Extracted data entries
┄┄┄┄┄┄┄┄┄┄
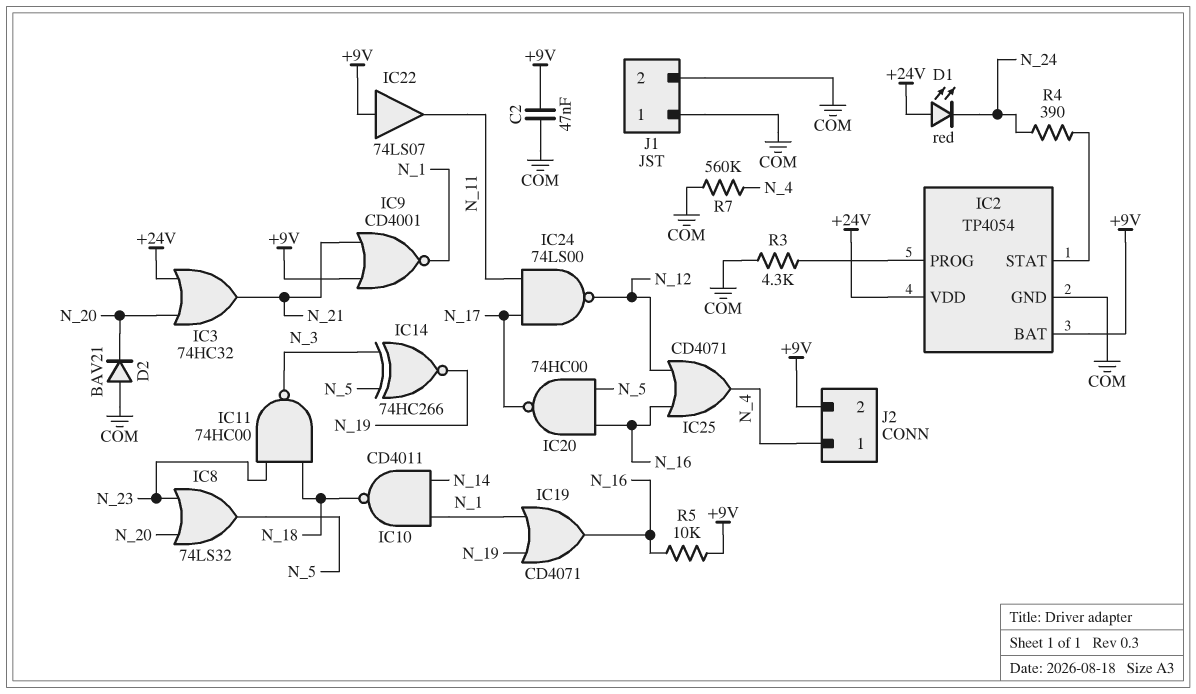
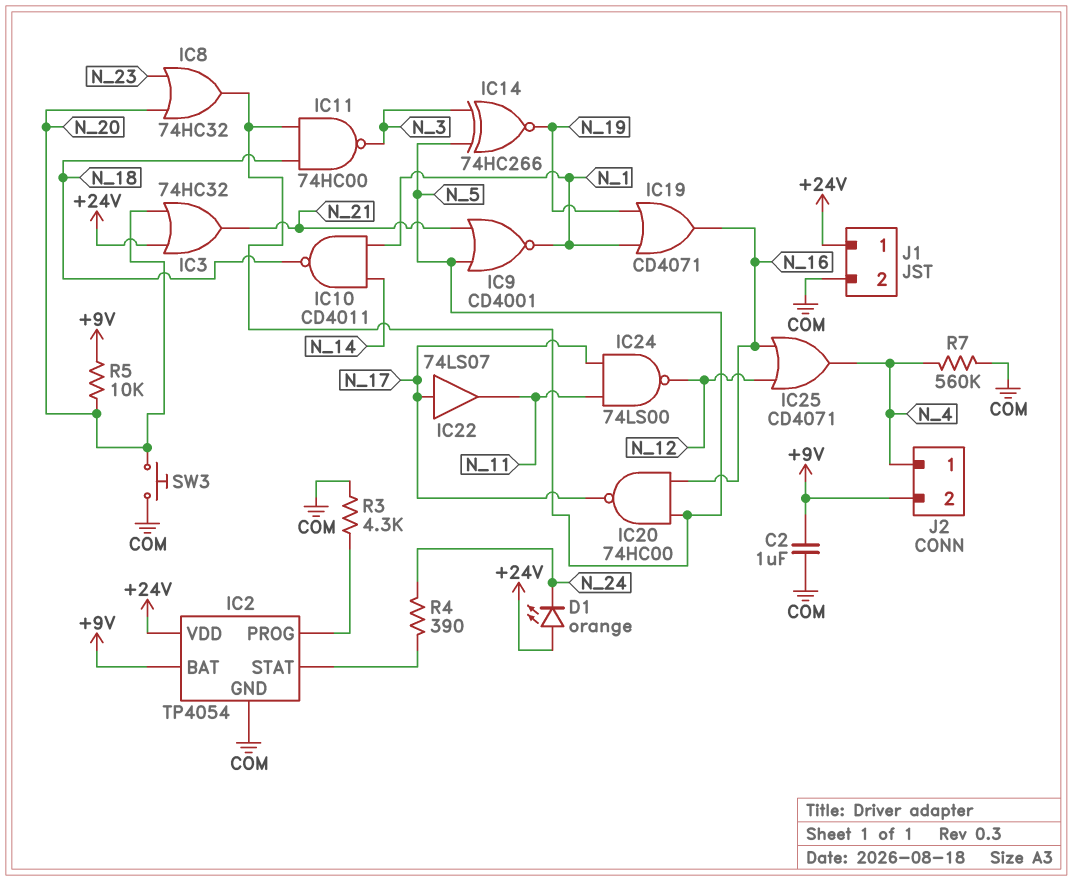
C2: 47nF (+9V, COM) -> 1uF (+9V, COM)
D1: LED red (A +24V, K N_24) -> LED orange (A +24V, K N_24)
D2: diode BAV21 (A COM, K N_20) -> none
IC8: OR 74LS32 (in N_20, in N_23, out N_5) -> OR 74HC32 (in N_20, in N_23, out N_5)
IC9: NOR CD4001 (in +9V, in N_21, out N_1) -> NOR CD4001 (in N_5, in N_21, out N_1)
IC11: NAND 74HC00 (in N_18, in N_23, out N_3) -> NAND 74HC00 (in N_5, in N_18, out N_3)
IC22: buffer 74LS07 (in +9V, out N_11) -> buffer 74LS07 (in N_17, out N_11)
J1 pin 1: COM -> +24V
R5: 10k (+9V, N_16) -> 10k (+9V, N_20)
SW3: none -> button (COM, N_20)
┄┄┄┄┄┄┄┄┄┄
YOUR ASSIGNMENT: Look above for the line with "IC11: NAND 74HC00", then copy it and each later line exactly, stopping at the last line of the records.

TASK RESPONSE:
IC11: NAND 74HC00 (in N_18, in N_23, out N_3) -> NAND 74HC00 (in N_5, in N_18, out N_3)
IC22: buffer 74LS07 (in +9V, out N_11) -> buffer 74LS07 (in N_17, out N_11)
J1 pin 1: COM -> +24V
R5: 10k (+9V, N_16) -> 10k (+9V, N_20)
SW3: none -> button (COM, N_20)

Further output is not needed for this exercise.